**What the task asks:** Where does the word "grey" occur in the data below? Copy each line that holds it.

**Object state comparisons:**
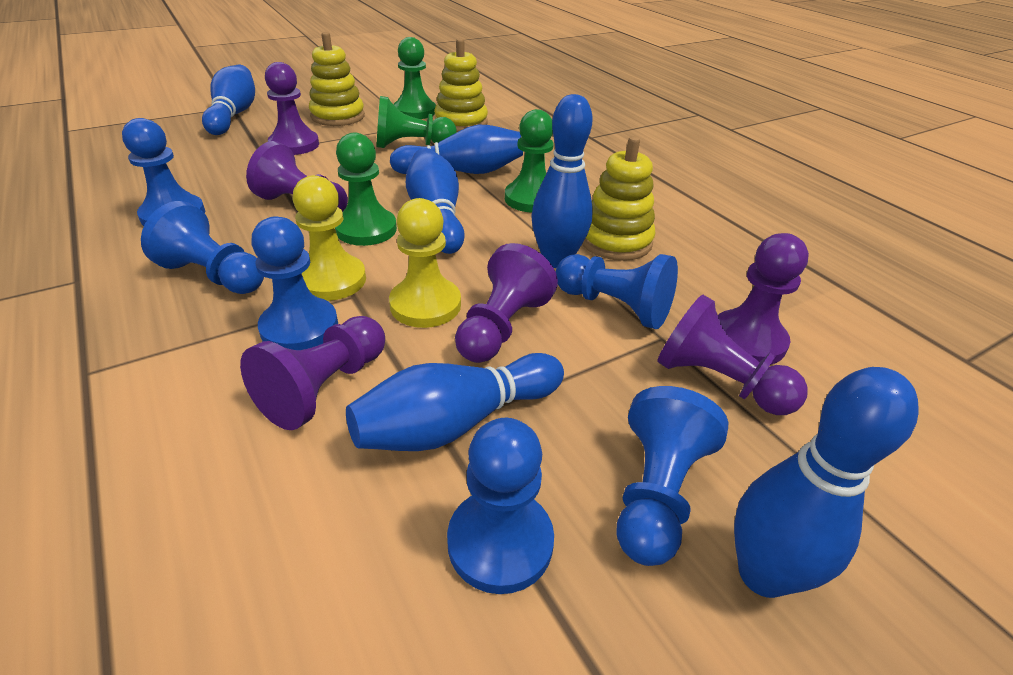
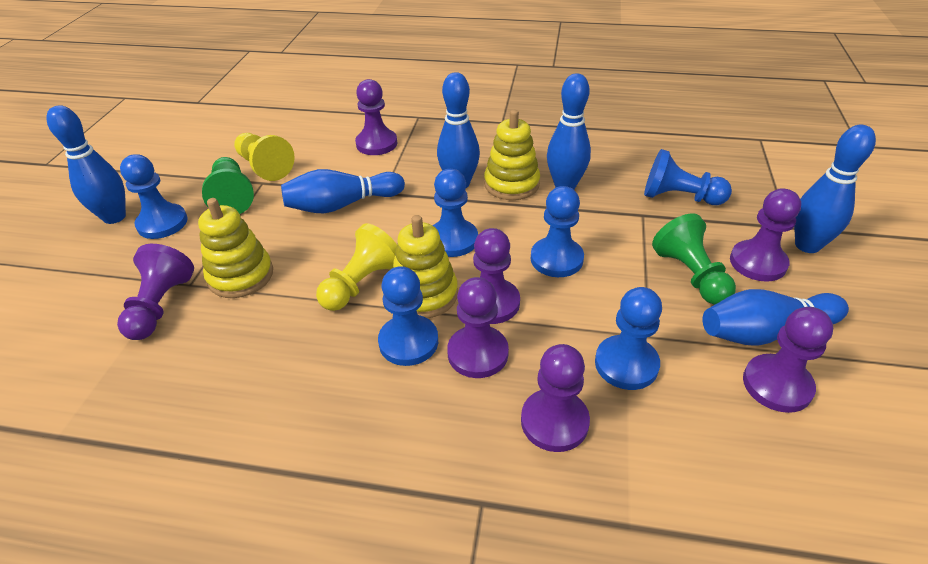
green pawn: 4 -> 2
purple pawn: 6 -> 7

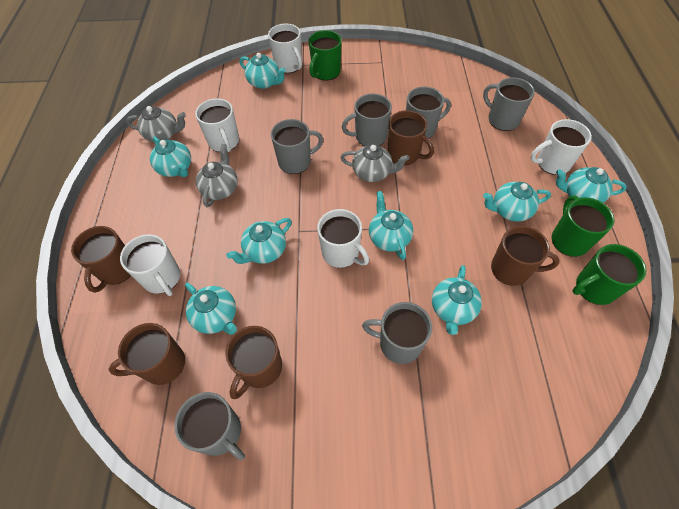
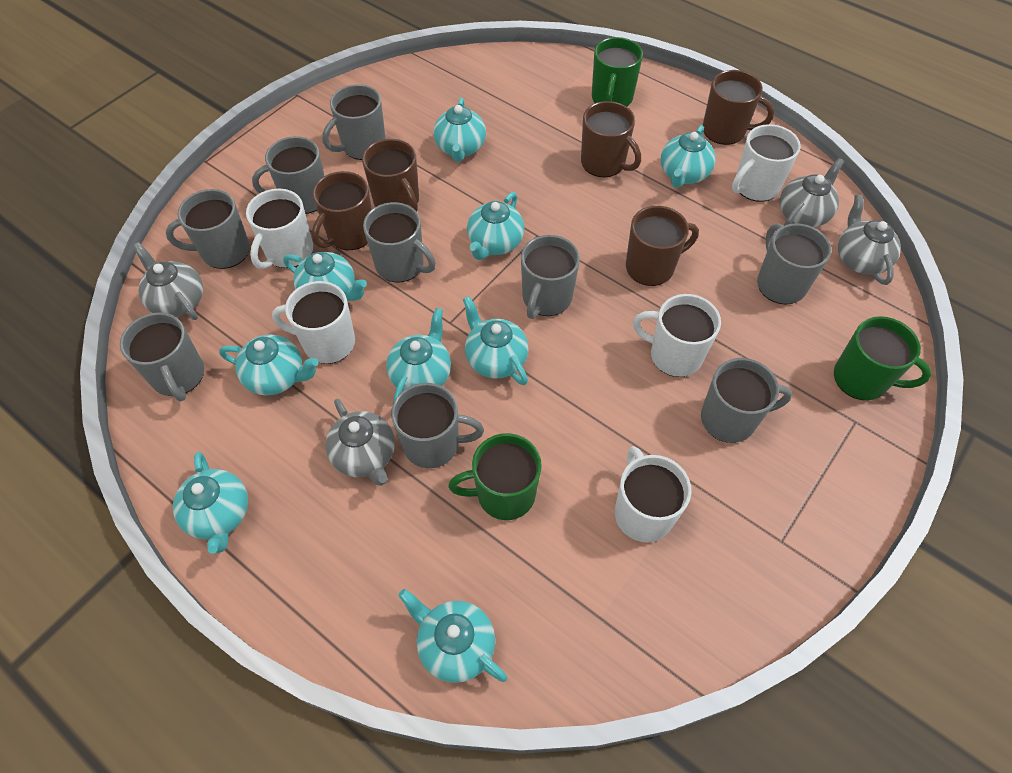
grey mug: 6 -> 9
grey teapot: 3 -> 4
turquoise teapot: 8 -> 9

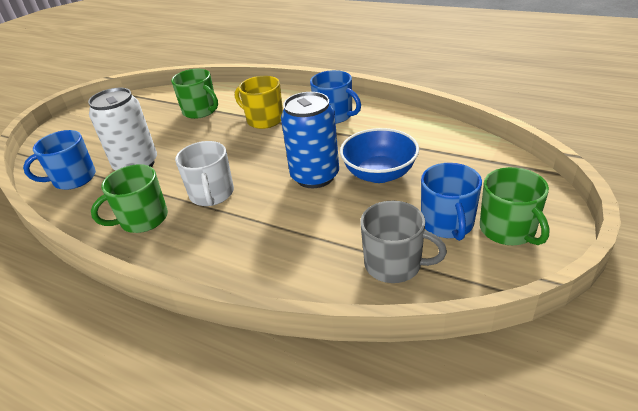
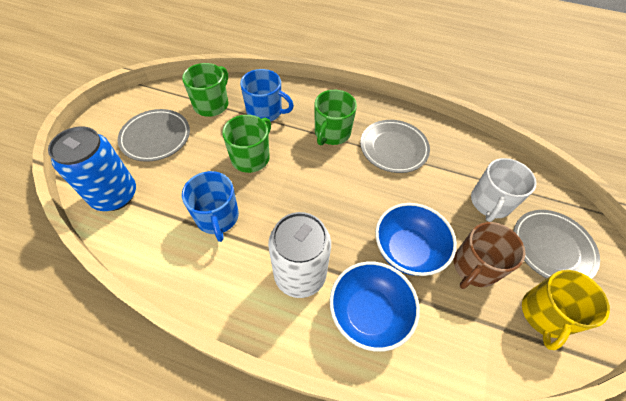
blue bowl: 1 -> 2
blue mug: 3 -> 2
brown mug: 0 -> 1
grey mug: 1 -> 0
grey plate: 0 -> 3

**Finished task:**
grey mug: 6 -> 9
grey teapot: 3 -> 4
grey mug: 1 -> 0
grey plate: 0 -> 3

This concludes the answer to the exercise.